--- Listed entries ---
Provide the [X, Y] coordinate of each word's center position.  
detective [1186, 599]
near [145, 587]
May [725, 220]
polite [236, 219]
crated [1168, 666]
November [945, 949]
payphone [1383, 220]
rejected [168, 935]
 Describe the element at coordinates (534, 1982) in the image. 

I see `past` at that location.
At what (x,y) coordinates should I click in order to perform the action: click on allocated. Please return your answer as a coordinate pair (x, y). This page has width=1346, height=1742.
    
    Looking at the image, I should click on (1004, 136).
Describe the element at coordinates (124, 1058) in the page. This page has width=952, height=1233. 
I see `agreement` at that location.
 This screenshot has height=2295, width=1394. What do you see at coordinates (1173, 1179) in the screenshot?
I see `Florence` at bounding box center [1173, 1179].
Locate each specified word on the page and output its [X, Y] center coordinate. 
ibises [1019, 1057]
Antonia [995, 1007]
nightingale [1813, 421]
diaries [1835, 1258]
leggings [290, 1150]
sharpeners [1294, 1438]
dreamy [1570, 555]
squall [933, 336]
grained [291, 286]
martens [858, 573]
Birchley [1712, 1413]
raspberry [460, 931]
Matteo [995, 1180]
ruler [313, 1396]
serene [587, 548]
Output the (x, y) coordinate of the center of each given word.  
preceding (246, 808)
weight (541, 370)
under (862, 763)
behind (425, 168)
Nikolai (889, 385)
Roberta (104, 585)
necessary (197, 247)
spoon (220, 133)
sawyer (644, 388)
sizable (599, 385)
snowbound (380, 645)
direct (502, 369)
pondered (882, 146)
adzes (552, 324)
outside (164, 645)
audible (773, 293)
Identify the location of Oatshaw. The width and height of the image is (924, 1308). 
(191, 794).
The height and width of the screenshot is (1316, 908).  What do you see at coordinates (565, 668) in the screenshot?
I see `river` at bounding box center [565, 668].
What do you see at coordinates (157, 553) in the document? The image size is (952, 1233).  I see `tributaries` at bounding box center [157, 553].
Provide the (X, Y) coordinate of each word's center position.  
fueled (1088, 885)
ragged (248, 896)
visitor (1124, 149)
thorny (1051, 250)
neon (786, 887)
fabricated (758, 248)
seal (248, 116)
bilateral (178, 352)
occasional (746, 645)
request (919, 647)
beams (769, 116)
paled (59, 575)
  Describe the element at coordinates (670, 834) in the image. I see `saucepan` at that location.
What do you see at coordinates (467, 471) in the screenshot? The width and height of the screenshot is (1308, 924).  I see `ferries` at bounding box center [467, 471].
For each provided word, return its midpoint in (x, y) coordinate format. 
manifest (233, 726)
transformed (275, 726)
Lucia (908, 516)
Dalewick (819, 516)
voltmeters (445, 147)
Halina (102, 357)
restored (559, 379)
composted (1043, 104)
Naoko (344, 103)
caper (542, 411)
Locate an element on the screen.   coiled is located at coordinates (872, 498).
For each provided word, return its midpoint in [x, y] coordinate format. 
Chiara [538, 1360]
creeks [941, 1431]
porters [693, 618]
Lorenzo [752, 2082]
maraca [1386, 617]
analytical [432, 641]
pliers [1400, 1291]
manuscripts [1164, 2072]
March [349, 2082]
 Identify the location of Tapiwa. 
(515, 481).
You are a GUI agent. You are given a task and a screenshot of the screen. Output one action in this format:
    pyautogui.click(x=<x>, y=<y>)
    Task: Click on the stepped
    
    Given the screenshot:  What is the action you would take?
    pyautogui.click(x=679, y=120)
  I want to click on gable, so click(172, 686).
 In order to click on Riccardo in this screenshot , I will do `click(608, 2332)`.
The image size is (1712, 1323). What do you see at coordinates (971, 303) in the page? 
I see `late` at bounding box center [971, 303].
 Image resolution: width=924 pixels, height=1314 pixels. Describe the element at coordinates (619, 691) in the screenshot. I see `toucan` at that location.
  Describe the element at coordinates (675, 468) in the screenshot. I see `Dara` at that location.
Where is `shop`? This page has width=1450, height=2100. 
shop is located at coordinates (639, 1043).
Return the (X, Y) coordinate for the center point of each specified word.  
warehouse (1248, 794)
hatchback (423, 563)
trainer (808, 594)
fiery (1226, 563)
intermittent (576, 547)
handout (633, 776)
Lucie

--- Goal ---
Copy the lines of the listing above, from the one containing "Roberta (104, 585)" through the one containing "audible (773, 293)", both included. Increase each coordinate by 81 and keep everything else on those lines the same.

--- Output ---
Roberta (185, 666)
necessary (278, 328)
spoon (301, 214)
sawyer (725, 469)
sizable (680, 466)
snowbound (461, 726)
direct (583, 450)
pondered (963, 227)
adzes (633, 405)
outside (245, 726)
audible (854, 374)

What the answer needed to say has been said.